(Task statement) The lines below starting at the line containing "D9: none -> schottky (A GND, K N_4)" and ending at the line containing "D3: diode 1N4007" are to be repeated exactly, with both ends kept and nothing else added.

(Record extracts)

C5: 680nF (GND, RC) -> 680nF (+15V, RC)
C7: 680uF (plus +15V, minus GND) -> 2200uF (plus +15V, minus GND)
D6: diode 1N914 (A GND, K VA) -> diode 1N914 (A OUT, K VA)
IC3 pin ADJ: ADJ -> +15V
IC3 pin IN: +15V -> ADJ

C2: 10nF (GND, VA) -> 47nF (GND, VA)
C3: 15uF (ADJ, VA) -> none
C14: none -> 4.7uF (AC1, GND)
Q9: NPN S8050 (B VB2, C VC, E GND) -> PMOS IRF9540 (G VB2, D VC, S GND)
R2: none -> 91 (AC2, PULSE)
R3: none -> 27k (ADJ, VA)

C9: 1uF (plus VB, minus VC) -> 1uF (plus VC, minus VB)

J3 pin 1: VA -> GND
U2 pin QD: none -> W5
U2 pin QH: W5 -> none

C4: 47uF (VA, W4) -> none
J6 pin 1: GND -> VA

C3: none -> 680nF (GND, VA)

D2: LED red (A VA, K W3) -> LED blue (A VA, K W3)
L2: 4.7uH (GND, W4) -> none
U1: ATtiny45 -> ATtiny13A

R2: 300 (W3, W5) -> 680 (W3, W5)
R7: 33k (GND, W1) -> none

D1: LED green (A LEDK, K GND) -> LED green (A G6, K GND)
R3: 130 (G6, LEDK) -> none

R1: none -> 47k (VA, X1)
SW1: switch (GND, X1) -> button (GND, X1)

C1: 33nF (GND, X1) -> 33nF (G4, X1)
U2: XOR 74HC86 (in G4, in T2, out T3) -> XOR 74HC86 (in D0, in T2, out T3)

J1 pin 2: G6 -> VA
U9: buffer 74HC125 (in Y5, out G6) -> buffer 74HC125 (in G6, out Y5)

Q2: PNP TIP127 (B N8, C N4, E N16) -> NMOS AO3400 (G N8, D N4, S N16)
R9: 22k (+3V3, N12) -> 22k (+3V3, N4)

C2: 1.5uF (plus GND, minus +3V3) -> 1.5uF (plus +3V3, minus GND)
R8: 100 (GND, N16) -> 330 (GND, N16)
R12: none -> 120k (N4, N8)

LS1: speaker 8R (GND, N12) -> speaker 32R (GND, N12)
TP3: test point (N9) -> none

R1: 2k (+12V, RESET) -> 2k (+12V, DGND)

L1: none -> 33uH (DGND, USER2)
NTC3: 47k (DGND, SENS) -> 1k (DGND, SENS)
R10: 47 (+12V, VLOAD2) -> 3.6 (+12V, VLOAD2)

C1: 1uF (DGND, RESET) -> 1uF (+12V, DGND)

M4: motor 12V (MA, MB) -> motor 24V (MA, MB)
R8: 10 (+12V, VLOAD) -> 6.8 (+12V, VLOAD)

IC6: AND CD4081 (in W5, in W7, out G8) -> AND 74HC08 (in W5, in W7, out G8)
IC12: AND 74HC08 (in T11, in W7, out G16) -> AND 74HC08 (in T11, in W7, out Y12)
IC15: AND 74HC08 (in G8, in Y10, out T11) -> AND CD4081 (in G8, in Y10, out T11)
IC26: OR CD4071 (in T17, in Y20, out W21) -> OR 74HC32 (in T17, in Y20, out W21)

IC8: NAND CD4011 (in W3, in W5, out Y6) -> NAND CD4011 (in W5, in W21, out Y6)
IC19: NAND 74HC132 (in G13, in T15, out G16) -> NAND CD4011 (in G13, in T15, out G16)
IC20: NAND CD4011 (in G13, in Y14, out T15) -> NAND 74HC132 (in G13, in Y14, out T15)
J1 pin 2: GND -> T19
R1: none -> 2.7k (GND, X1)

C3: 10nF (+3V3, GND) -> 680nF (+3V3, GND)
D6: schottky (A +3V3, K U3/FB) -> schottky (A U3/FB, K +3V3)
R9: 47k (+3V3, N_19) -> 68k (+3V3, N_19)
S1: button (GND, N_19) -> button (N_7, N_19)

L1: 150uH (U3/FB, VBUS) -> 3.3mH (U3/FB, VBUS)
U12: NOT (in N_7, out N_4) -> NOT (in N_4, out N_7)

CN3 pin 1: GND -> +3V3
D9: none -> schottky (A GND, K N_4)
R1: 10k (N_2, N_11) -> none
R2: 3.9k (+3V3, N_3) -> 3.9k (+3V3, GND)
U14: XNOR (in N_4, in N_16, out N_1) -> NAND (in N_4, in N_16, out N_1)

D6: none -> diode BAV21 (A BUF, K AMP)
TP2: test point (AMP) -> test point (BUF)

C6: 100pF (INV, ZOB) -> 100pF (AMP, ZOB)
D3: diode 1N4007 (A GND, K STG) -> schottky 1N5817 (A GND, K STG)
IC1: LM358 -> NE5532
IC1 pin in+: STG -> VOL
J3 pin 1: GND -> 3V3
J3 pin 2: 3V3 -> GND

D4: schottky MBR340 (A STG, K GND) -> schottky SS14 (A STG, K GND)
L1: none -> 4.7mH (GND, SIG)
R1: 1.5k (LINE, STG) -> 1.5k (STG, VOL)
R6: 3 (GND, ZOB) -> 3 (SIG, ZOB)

(Final answer)
D9: none -> schottky (A GND, K N_4)
R1: 10k (N_2, N_11) -> none
R2: 3.9k (+3V3, N_3) -> 3.9k (+3V3, GND)
U14: XNOR (in N_4, in N_16, out N_1) -> NAND (in N_4, in N_16, out N_1)

D6: none -> diode BAV21 (A BUF, K AMP)
TP2: test point (AMP) -> test point (BUF)

C6: 100pF (INV, ZOB) -> 100pF (AMP, ZOB)
D3: diode 1N4007 (A GND, K STG) -> schottky 1N5817 (A GND, K STG)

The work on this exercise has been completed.